Stored data entries:
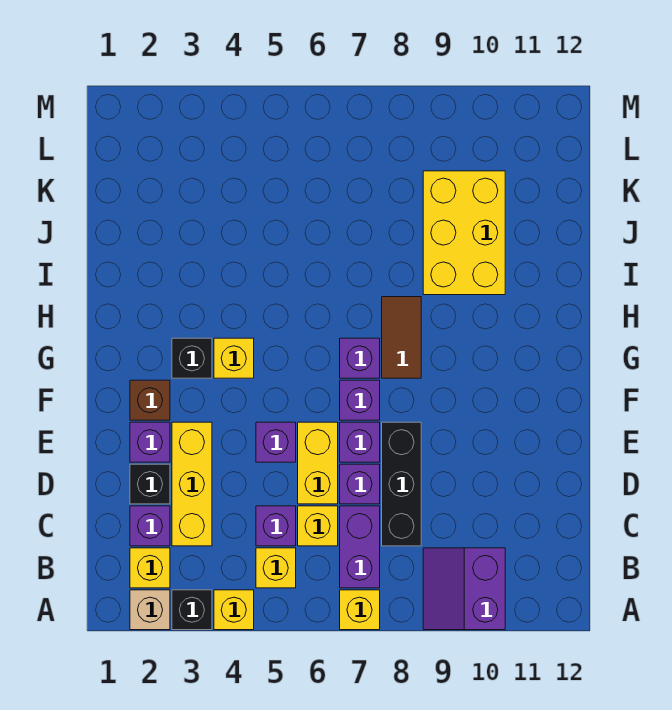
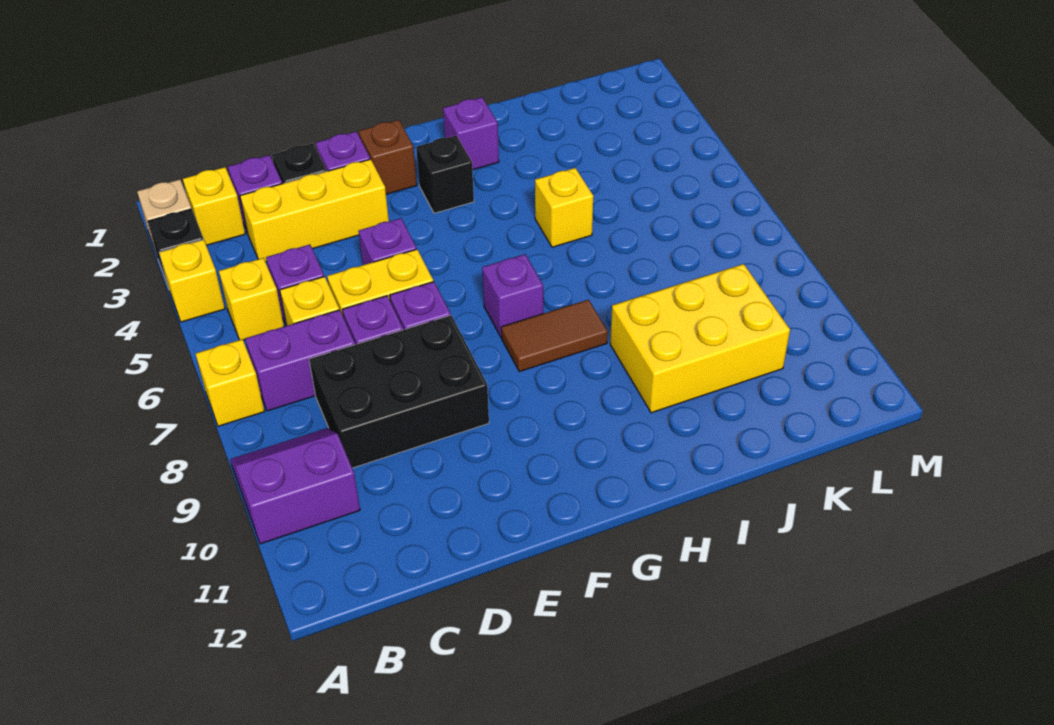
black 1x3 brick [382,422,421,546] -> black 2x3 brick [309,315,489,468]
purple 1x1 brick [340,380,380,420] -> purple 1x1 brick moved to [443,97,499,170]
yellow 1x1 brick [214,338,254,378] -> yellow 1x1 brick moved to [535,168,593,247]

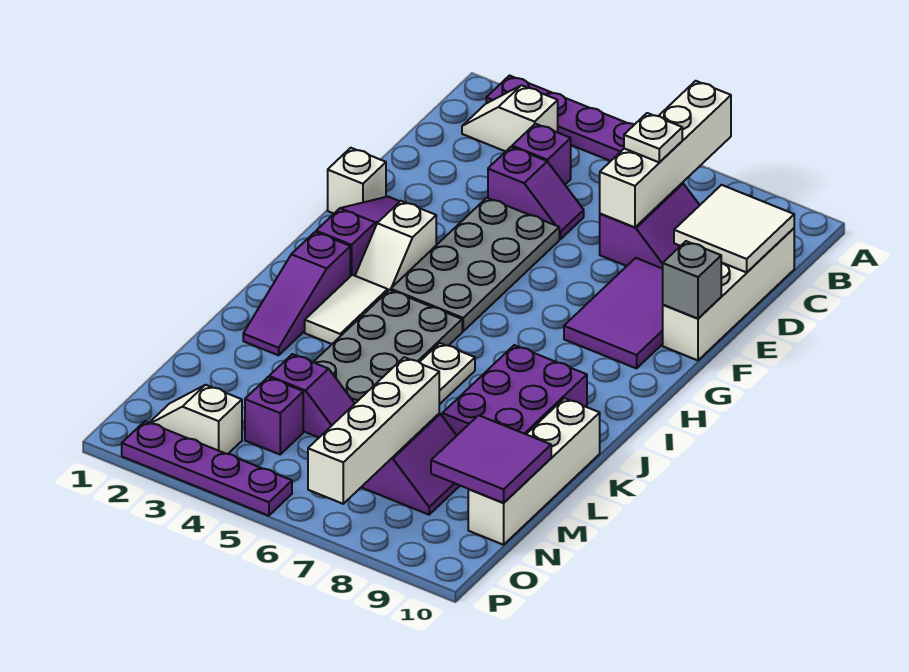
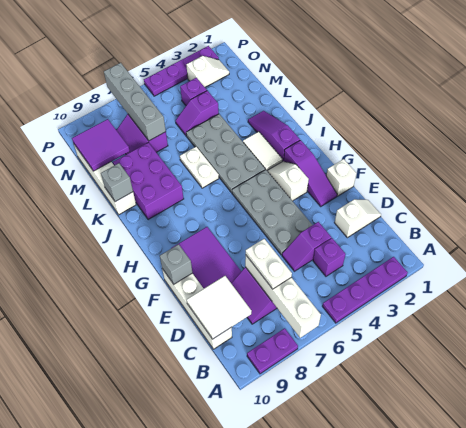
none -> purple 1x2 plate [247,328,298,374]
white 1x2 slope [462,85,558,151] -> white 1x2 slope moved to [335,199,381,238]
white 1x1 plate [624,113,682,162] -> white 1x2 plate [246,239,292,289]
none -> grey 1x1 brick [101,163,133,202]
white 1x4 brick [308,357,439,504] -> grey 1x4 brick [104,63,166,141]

Problem:
Which lines of the data contain "brick"? Copy them all.

Your solution:
black 1x3 brick [382,422,421,546] -> black 2x3 brick [309,315,489,468]
purple 1x1 brick [340,380,380,420] -> purple 1x1 brick moved to [443,97,499,170]
yellow 1x1 brick [214,338,254,378] -> yellow 1x1 brick moved to [535,168,593,247]
none -> grey 1x1 brick [101,163,133,202]
white 1x4 brick [308,357,439,504] -> grey 1x4 brick [104,63,166,141]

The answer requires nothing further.